## Task requirements
Match the string "fish" against each line below, and copy every line that matches.
---
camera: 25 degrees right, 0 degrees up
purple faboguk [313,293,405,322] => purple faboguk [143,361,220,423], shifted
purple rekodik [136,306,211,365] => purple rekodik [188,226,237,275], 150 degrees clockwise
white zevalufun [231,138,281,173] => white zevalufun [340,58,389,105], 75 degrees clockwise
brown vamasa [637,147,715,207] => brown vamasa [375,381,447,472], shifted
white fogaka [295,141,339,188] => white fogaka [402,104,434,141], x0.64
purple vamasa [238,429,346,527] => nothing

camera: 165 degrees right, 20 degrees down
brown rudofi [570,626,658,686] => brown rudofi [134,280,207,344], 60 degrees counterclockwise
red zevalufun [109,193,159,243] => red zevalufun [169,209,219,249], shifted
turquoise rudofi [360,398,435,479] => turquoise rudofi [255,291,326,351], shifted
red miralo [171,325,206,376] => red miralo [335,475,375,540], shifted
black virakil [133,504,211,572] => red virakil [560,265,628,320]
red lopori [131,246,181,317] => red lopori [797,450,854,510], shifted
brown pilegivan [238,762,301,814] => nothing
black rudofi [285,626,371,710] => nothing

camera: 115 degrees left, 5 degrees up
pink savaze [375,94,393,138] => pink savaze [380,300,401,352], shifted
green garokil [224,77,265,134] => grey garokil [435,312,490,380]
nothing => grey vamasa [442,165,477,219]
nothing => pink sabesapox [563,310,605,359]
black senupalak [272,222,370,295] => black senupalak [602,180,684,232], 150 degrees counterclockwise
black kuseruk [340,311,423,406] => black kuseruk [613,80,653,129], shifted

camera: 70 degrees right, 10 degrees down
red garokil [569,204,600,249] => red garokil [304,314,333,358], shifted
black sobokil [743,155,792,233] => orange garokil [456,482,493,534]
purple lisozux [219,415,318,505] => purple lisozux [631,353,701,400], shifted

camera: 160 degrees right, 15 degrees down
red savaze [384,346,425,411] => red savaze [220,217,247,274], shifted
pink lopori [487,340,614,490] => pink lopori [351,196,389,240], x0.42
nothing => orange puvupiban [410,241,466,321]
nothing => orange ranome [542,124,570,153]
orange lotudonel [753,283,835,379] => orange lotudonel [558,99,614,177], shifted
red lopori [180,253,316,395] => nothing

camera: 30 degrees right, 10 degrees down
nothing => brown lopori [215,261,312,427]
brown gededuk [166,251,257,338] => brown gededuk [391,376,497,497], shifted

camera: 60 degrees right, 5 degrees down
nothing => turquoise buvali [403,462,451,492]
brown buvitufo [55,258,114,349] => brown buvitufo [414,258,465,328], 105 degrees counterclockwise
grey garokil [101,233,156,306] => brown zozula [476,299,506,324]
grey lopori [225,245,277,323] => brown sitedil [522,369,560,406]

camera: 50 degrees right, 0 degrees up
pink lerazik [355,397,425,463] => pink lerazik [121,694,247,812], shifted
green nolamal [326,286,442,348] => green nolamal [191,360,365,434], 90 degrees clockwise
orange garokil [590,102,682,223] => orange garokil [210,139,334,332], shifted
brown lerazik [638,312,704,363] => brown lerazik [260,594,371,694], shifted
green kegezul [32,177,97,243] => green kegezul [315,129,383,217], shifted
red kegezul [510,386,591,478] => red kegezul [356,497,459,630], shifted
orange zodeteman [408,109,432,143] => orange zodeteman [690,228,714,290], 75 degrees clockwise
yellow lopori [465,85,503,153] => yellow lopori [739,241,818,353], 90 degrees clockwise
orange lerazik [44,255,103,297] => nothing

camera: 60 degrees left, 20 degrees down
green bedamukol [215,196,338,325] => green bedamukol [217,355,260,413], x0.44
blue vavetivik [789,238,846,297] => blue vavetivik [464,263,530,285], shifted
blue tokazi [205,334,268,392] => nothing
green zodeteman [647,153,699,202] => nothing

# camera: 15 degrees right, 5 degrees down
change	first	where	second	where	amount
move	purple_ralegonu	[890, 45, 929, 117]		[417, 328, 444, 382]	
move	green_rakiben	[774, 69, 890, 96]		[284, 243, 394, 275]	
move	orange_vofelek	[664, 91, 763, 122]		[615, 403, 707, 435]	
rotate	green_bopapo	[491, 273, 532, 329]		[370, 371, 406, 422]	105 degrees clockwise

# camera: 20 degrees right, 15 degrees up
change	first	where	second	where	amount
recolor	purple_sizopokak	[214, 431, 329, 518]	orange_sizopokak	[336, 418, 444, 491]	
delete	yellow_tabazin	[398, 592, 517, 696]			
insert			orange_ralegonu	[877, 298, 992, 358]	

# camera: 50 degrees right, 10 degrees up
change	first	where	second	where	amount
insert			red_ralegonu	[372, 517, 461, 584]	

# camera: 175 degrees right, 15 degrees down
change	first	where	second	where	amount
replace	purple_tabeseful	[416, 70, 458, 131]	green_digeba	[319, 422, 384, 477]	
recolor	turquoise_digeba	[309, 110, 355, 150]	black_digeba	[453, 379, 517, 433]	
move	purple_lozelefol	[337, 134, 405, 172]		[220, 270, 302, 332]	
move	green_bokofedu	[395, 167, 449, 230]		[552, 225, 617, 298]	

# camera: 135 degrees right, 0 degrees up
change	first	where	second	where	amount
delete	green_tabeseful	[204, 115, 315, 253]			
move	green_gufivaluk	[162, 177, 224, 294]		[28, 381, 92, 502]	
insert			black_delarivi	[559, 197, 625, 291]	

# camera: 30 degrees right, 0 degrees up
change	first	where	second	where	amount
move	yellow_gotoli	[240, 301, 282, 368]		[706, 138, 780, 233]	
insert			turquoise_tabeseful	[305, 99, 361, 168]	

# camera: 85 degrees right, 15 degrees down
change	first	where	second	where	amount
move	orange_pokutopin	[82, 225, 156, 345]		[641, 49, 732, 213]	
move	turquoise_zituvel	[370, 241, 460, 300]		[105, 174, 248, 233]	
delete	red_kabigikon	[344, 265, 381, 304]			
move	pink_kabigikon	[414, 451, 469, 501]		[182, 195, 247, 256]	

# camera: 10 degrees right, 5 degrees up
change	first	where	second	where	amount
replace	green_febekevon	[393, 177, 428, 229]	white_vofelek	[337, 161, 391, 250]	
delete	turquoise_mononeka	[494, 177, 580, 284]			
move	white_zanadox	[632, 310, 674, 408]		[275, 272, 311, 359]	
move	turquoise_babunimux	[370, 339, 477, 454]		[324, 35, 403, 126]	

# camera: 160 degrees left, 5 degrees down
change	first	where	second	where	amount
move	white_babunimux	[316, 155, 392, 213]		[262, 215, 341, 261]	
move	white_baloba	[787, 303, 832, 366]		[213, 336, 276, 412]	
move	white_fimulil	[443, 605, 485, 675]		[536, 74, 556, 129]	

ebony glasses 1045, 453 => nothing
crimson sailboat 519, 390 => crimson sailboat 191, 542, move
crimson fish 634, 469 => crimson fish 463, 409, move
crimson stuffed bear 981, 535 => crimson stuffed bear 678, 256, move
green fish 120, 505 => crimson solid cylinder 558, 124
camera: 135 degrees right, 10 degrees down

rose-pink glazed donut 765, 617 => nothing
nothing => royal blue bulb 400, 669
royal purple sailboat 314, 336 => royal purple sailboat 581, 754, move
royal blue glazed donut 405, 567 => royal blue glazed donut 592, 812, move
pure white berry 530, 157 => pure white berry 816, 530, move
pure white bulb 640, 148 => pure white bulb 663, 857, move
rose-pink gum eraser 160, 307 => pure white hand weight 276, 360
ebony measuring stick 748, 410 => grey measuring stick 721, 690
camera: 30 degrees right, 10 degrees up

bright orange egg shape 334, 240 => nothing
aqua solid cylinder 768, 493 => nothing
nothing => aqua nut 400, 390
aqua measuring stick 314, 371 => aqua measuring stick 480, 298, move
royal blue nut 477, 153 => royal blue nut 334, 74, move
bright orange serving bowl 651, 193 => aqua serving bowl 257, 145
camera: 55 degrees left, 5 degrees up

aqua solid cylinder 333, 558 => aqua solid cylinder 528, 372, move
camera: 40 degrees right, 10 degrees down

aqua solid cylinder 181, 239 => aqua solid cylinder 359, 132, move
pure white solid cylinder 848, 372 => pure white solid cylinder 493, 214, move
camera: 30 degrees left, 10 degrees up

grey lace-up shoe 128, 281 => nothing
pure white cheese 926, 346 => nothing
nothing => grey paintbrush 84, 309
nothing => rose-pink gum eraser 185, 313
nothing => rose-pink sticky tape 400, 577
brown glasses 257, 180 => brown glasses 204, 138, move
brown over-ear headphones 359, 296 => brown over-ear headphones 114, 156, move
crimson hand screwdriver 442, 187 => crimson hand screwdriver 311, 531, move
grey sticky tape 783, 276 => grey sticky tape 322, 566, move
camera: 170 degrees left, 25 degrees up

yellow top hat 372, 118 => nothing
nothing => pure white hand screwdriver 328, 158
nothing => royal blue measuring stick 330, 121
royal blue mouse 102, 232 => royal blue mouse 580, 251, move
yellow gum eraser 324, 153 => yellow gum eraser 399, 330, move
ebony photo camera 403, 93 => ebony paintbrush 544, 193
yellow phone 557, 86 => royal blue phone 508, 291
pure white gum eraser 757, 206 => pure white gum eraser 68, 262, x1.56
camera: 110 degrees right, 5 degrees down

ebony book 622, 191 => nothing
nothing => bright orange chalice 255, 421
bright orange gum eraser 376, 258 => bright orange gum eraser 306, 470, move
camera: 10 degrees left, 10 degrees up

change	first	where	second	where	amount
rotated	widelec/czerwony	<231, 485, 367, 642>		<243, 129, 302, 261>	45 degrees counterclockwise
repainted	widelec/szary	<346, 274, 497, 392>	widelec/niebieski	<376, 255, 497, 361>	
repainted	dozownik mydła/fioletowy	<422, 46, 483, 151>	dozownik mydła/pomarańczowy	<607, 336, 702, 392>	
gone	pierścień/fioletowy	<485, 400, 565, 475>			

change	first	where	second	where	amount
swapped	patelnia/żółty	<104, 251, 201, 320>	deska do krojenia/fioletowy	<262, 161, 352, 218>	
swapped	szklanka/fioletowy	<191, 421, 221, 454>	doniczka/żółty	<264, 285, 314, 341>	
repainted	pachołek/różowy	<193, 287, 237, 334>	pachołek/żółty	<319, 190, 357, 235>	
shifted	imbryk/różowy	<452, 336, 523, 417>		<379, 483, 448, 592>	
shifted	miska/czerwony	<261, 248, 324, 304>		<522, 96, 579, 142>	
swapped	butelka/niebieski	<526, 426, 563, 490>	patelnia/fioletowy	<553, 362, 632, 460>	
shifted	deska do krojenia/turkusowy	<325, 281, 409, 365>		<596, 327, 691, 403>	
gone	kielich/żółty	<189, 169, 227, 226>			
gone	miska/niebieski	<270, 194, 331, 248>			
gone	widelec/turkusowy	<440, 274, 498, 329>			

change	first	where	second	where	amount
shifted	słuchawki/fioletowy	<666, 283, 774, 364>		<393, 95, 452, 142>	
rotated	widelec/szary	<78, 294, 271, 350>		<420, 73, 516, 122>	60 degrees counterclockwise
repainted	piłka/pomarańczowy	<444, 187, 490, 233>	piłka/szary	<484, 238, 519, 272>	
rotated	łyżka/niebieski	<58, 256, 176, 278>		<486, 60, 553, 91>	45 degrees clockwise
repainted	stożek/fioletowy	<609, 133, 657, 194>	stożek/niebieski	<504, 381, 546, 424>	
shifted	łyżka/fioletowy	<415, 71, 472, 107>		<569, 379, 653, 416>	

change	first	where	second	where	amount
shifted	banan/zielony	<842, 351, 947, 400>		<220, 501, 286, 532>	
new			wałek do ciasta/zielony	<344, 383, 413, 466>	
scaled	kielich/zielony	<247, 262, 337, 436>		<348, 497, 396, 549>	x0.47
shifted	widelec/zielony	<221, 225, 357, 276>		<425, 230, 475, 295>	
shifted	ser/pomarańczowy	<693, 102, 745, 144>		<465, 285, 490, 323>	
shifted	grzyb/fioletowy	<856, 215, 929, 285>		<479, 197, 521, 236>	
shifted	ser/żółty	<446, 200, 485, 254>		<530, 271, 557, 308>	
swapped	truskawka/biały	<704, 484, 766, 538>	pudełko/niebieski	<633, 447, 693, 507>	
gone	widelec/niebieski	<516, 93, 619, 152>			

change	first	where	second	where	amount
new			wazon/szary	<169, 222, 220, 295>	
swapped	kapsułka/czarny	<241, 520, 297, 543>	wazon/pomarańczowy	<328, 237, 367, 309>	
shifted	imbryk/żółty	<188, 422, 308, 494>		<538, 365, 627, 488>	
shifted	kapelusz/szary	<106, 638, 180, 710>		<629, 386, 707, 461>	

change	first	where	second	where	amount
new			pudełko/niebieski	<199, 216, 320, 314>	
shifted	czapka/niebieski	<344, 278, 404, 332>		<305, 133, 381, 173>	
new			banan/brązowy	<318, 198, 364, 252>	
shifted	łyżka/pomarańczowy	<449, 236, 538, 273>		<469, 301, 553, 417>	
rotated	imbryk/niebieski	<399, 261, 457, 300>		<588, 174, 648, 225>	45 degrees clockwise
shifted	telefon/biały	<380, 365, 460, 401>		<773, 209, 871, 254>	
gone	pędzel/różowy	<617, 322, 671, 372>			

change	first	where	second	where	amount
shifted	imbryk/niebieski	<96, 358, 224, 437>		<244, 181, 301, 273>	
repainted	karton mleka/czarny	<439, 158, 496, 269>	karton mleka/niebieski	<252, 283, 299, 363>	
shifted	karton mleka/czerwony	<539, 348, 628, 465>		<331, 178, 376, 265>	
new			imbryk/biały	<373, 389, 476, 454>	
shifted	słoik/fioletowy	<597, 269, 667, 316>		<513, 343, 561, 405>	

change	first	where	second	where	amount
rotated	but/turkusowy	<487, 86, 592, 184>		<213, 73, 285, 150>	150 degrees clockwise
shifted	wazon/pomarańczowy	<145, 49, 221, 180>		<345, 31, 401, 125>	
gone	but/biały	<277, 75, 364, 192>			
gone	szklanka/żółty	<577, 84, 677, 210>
---
## Result for this task
crimson fish 634, 469 => crimson fish 463, 409, move
green fish 120, 505 => crimson solid cylinder 558, 124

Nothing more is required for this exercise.